Directions for this task: Everything from the line that contains "R108: 12k (N1, N12) -> 1k (N1, N12)" through the final line of the records below should be quoted exactly, except the pictures.

Recorded data:
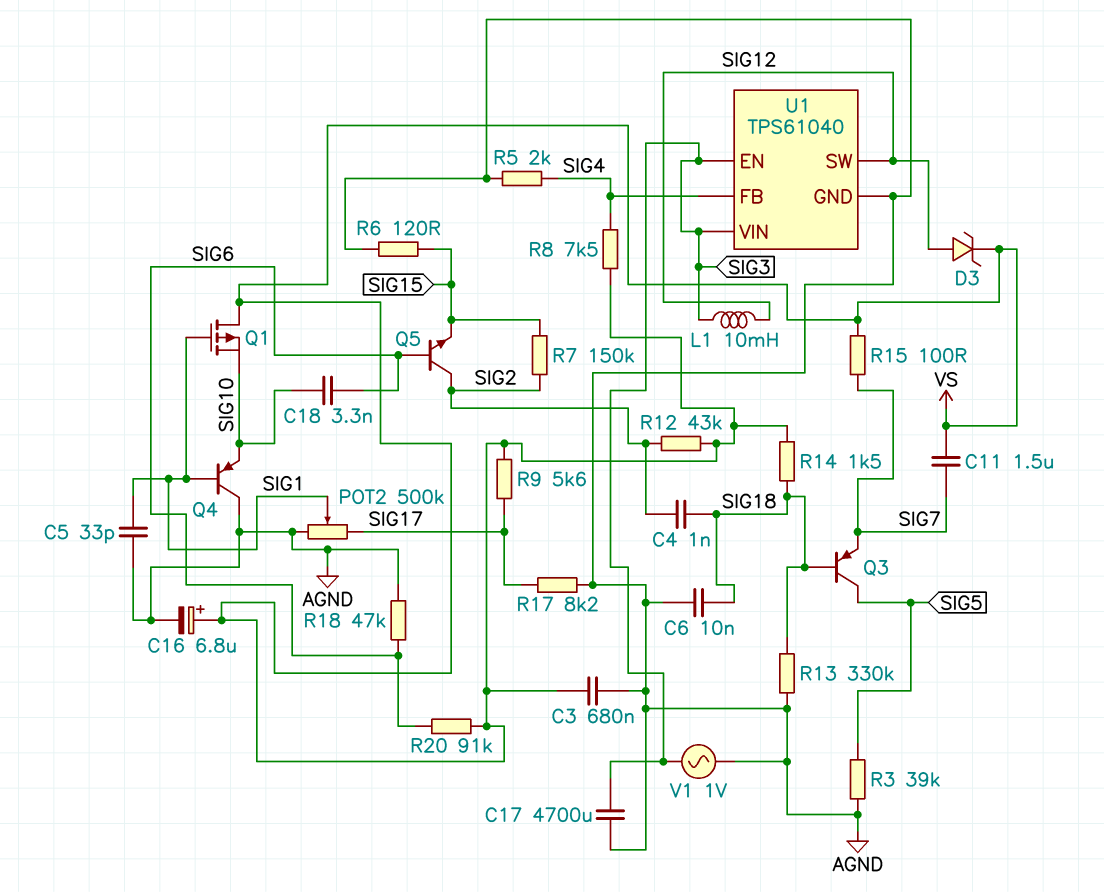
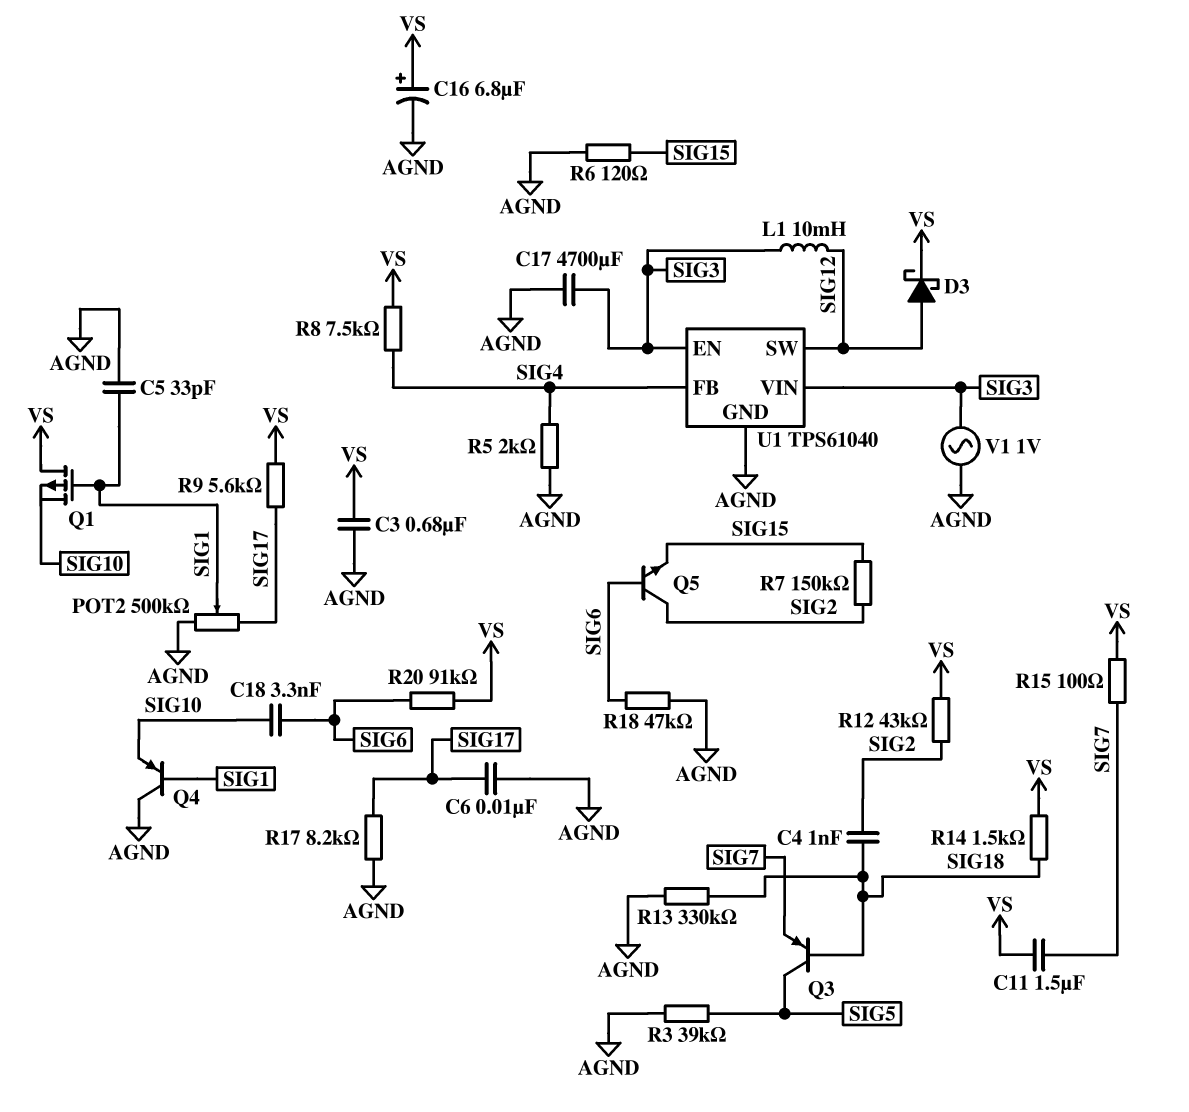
C6: 10nF (AGND, SIG18) -> 10nF (AGND, SIG17)
D3: zener (A SIG12, K VS) -> schottky (A SIG12, K VS)

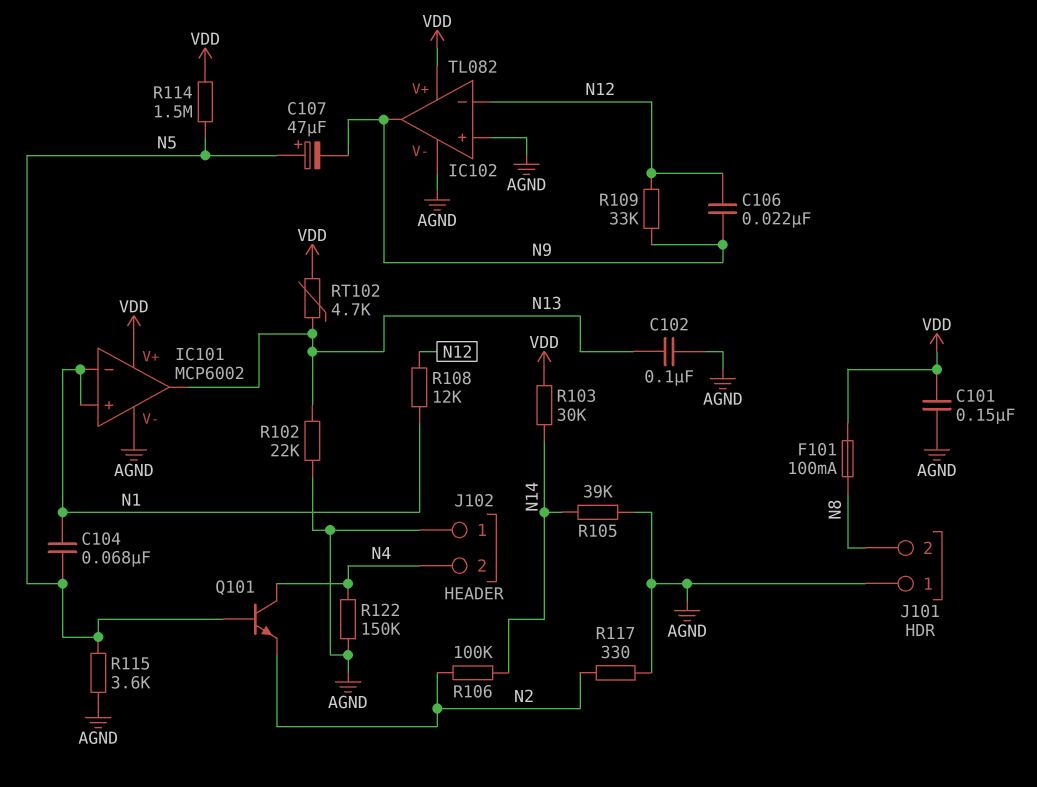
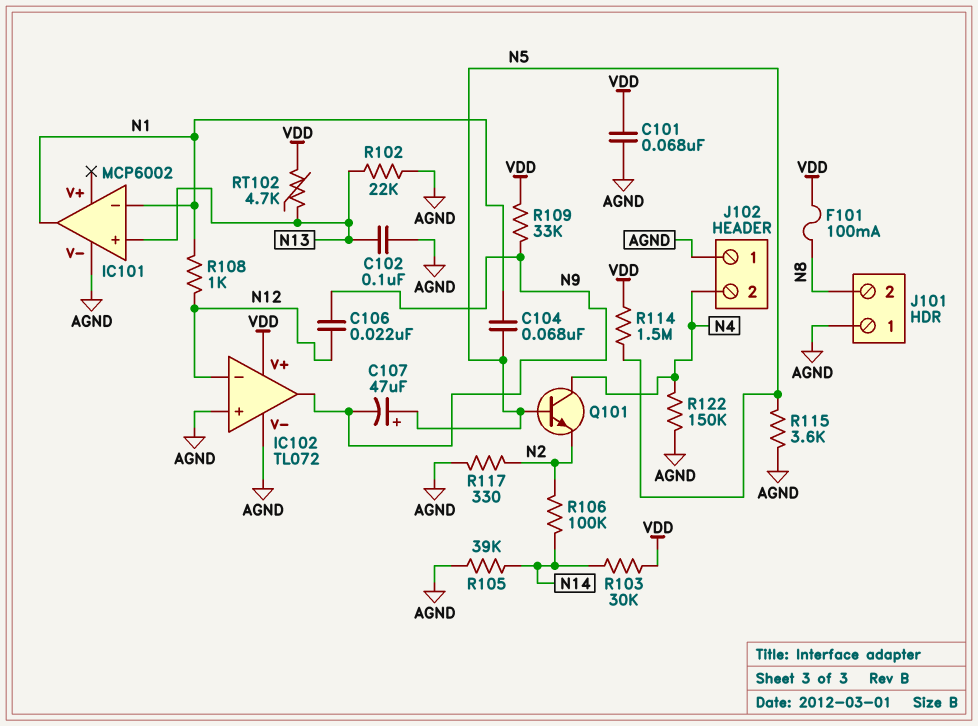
C101: 150nF (AGND, VDD) -> 68nF (AGND, VDD)
IC101 pin V+: VDD -> none
IC101 pin in+: N1 -> N13
IC101 pin out: N13 -> N1
IC102: TL082 -> TL072
R108: 12k (N1, N12) -> 1k (N1, N12)
R109: 33k (N9, N12) -> 33k (N9, VDD)

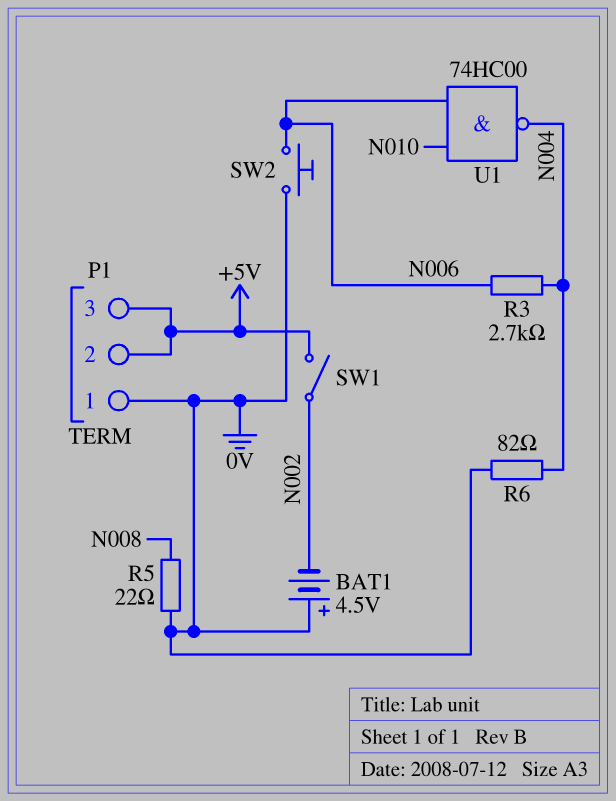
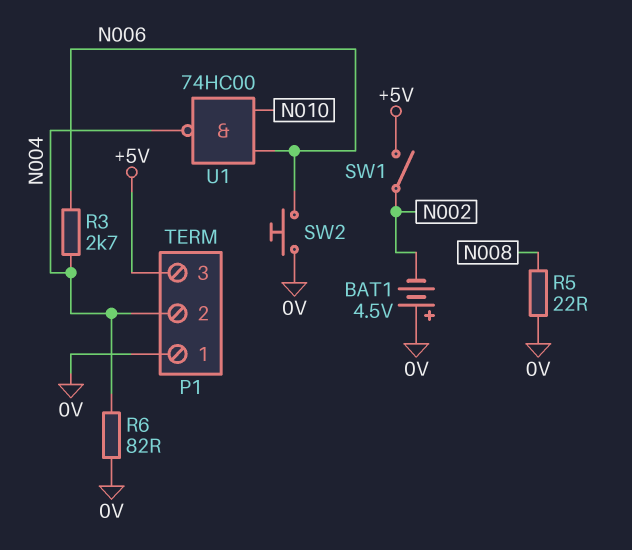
P1 pin 2: +5V -> N004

Answer box:
R108: 12k (N1, N12) -> 1k (N1, N12)
R109: 33k (N9, N12) -> 33k (N9, VDD)

P1 pin 2: +5V -> N004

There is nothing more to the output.